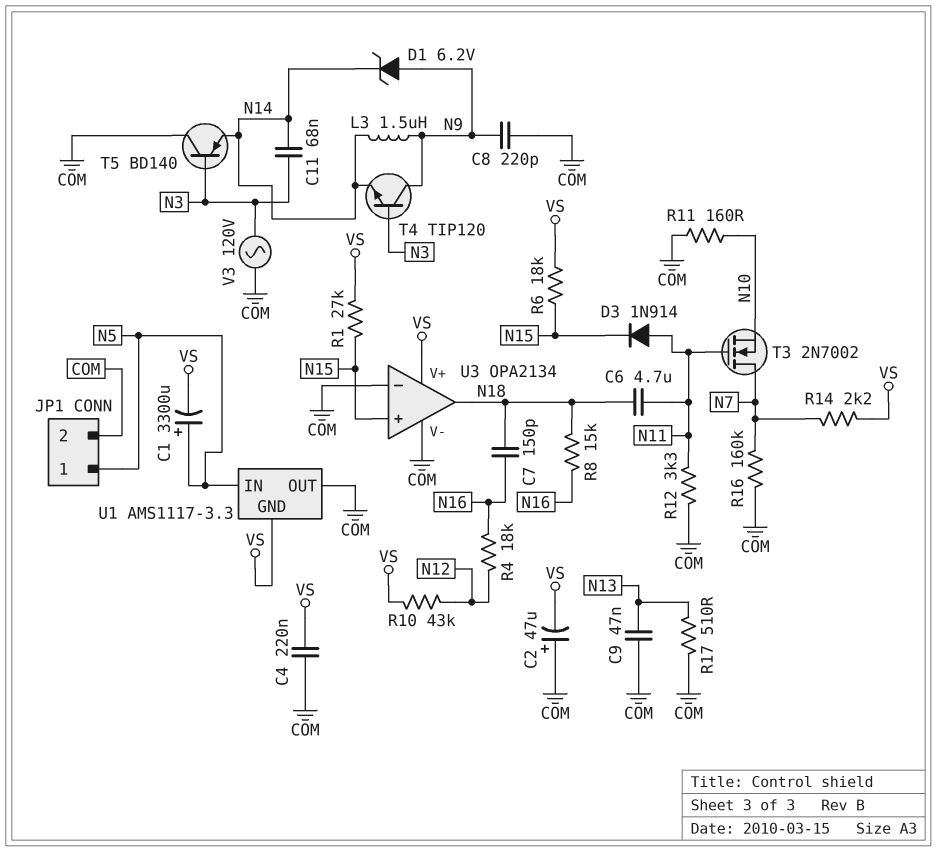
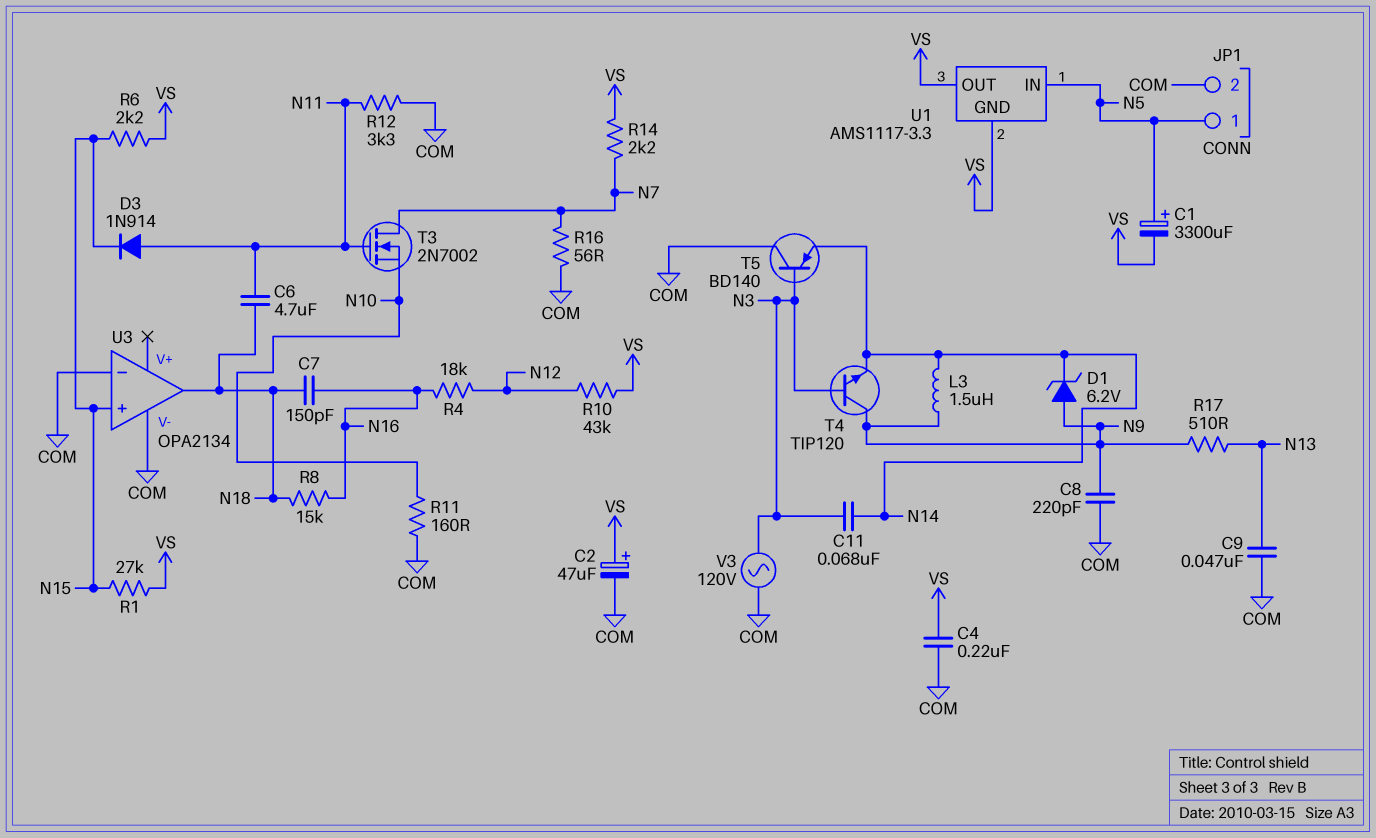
C2: 47uF (plus COM, minus VS) -> 47uF (plus VS, minus COM)
R6: 18k (N15, VS) -> 2.2k (N15, VS)
R16: 160k (COM, N7) -> 56 (COM, N7)
R17: 510 (COM, N13) -> 510 (N9, N13)
U1 pin OUT: COM -> VS
U3 pin V+: VS -> none

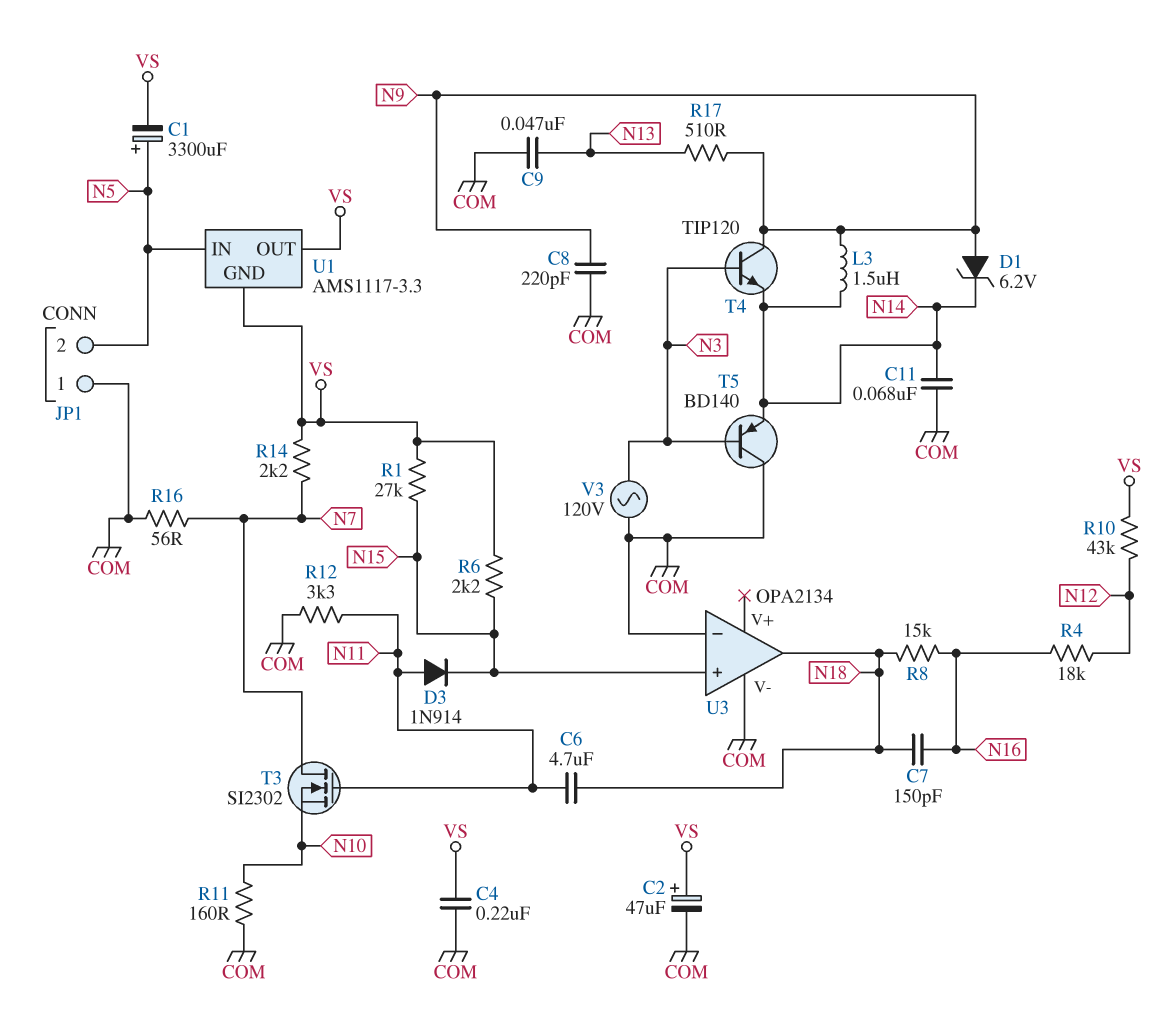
C11: 68nF (N3, N14) -> 68nF (COM, N14)
JP1 pin 1: N5 -> COM
JP1 pin 2: COM -> N5
T3: NMOS 2N7002 (G N11, D N7, S N10) -> NMOS SI2302 (G N11, D N7, S N10)

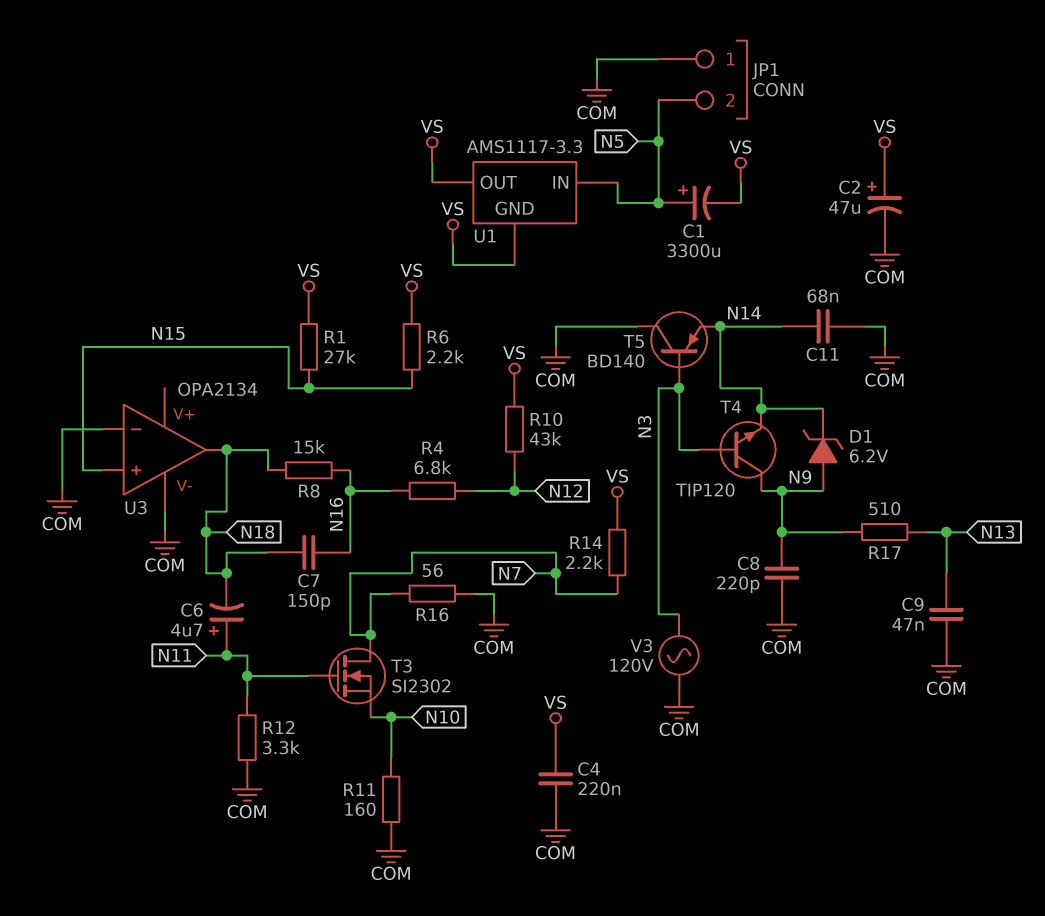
C6: 4.7uF (N11, N18) -> 4.7uF (plus N11, minus N18)
D3: diode 1N914 (A N11, K N15) -> none
L3: 1.5uH (N9, N14) -> none
R4: 18k (N12, N16) -> 6.8k (N12, N16)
____________________
Instructions to follow:
Every line of the data that includes the word "plus" should be copied.

Answer area:
C2: 47uF (plus COM, minus VS) -> 47uF (plus VS, minus COM)
C6: 4.7uF (N11, N18) -> 4.7uF (plus N11, minus N18)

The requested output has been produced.